[Stored data]
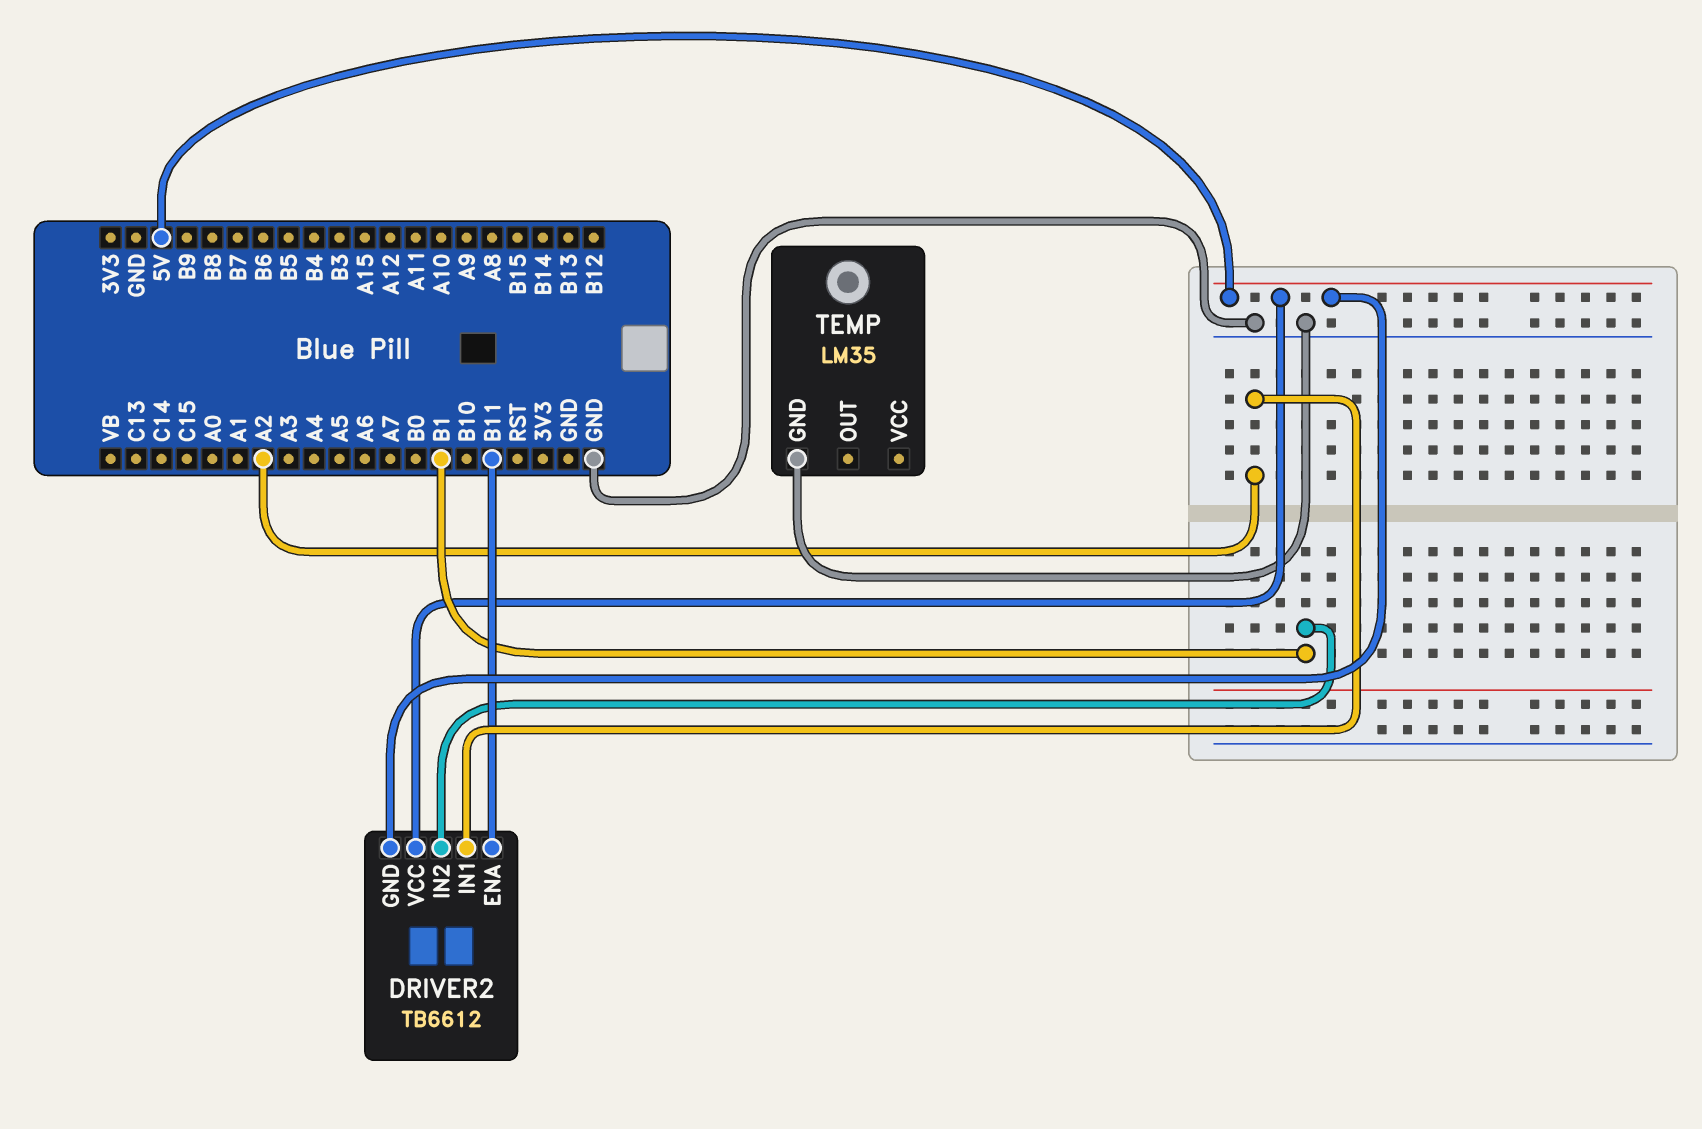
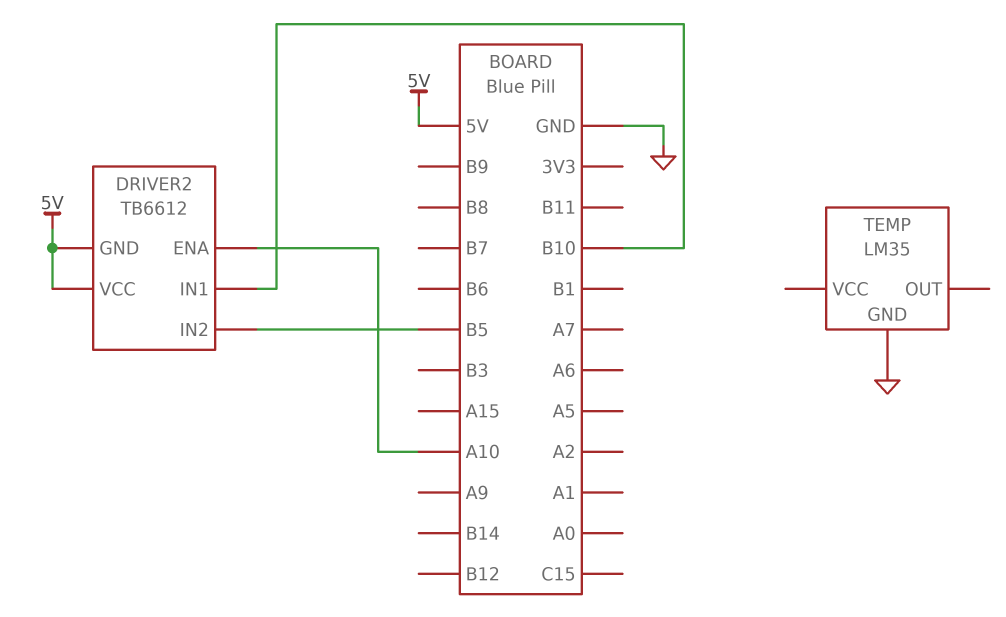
DRIVER2 pin ENA: B11 -> A10
DRIVER2 pin IN1: A2 -> B10
DRIVER2 pin IN2: B1 -> B5

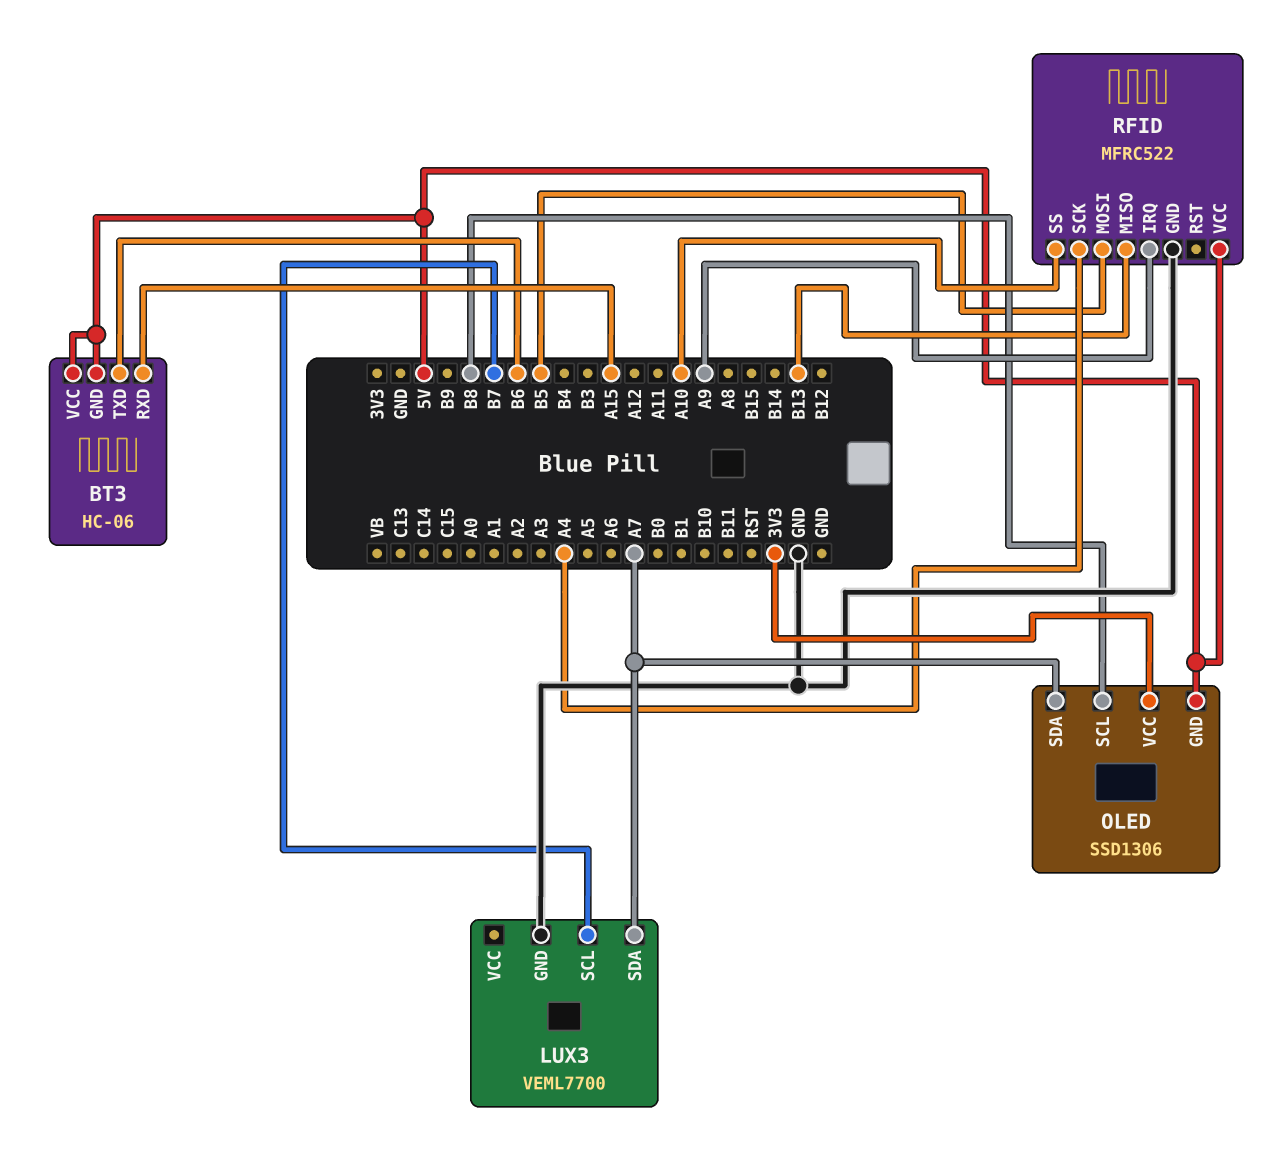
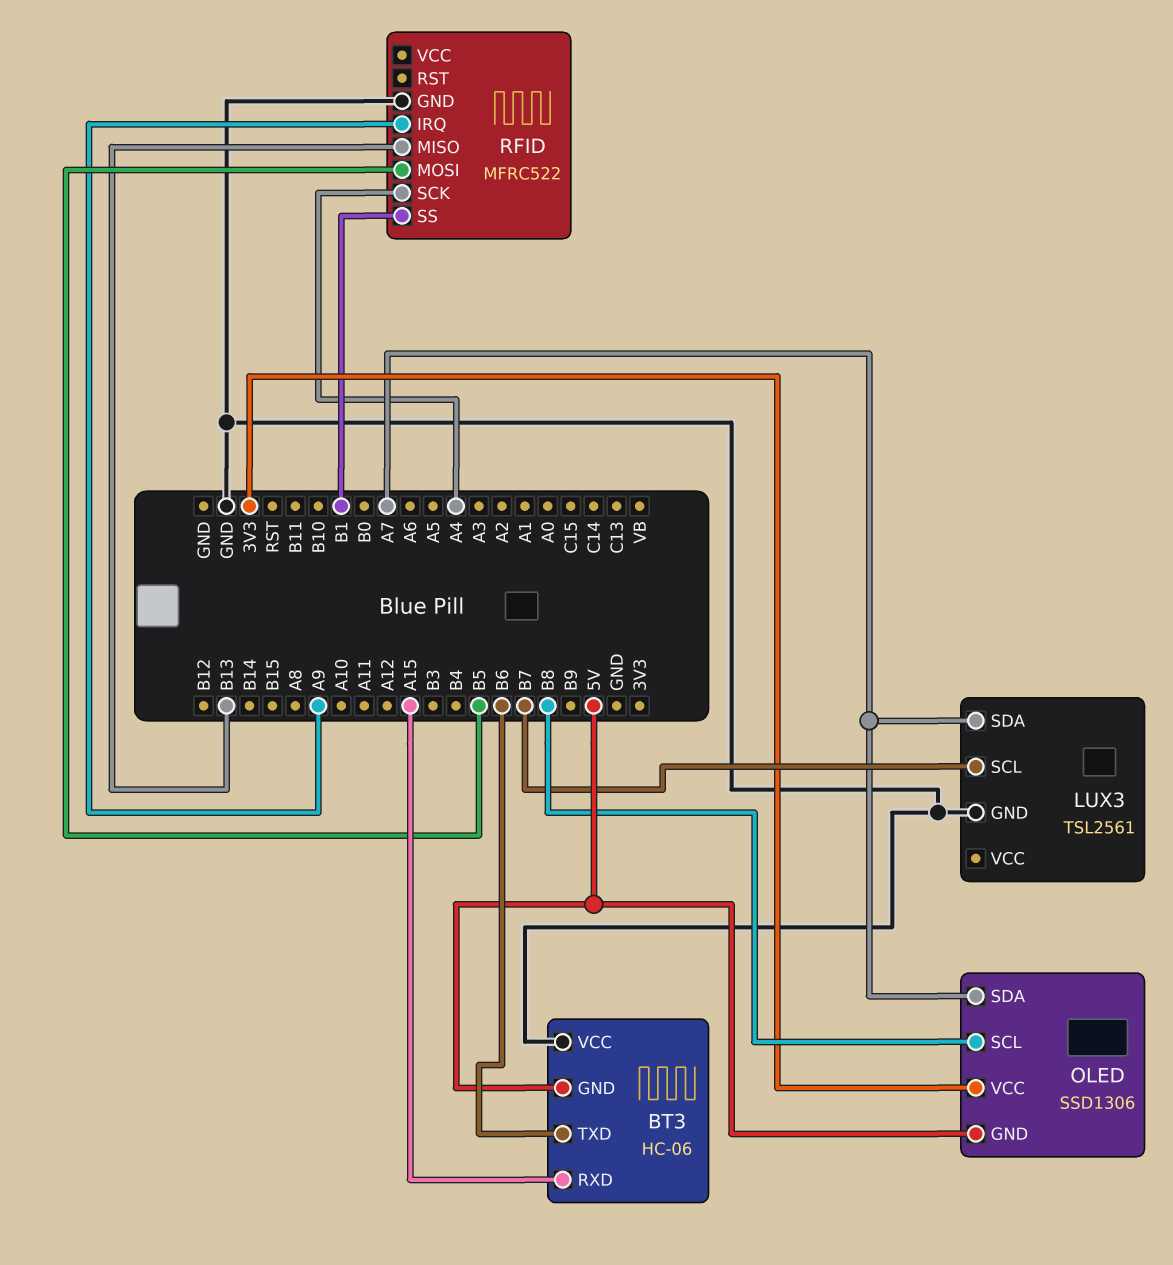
BT3 pin VCC: 5V -> GND
LUX3: VEML7700 -> TSL2561
RFID pin SS: A10 -> B1
RFID pin VCC: 5V -> none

Work request | In the entries above, find each line with the word "RFID" and show it.

Answer to the problem |
RFID pin SS: A10 -> B1
RFID pin VCC: 5V -> none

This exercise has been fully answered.